Stored items
= Beginning of Section =

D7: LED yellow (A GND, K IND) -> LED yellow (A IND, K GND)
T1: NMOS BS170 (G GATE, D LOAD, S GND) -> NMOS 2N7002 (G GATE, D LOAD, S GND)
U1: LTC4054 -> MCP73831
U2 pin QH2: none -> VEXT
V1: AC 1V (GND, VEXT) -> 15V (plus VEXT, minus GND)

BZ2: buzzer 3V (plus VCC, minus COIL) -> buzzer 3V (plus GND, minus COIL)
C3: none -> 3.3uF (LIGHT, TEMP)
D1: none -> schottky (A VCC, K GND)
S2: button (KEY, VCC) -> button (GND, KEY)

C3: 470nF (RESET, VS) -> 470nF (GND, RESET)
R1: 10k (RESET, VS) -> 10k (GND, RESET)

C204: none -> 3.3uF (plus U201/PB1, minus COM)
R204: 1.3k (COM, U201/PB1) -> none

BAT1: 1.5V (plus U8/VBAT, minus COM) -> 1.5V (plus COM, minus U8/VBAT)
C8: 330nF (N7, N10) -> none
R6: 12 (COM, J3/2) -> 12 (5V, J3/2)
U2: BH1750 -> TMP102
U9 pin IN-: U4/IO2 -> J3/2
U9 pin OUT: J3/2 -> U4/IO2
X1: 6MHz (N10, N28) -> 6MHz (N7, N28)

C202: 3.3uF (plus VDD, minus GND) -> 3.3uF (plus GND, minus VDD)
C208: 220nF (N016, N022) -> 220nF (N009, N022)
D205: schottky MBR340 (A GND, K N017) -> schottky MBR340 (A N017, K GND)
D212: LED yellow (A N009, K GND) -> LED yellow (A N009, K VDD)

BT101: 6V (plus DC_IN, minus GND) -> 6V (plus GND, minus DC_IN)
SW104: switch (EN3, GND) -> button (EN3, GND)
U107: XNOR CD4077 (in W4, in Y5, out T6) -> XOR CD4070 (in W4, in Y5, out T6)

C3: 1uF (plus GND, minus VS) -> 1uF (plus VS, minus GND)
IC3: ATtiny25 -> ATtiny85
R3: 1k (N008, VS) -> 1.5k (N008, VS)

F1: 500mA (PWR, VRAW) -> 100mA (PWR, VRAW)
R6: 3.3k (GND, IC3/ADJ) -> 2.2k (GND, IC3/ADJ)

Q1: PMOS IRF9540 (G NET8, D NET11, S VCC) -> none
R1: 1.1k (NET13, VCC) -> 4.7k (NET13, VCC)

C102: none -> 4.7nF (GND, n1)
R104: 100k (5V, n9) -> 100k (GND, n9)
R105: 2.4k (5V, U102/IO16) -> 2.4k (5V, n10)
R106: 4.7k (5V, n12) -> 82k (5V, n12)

= End of Section =

Task to complete: Search the data above for the string "yellow". Report every line where it is found.

Answer to this problem:
D7: LED yellow (A GND, K IND) -> LED yellow (A IND, K GND)
D212: LED yellow (A N009, K GND) -> LED yellow (A N009, K VDD)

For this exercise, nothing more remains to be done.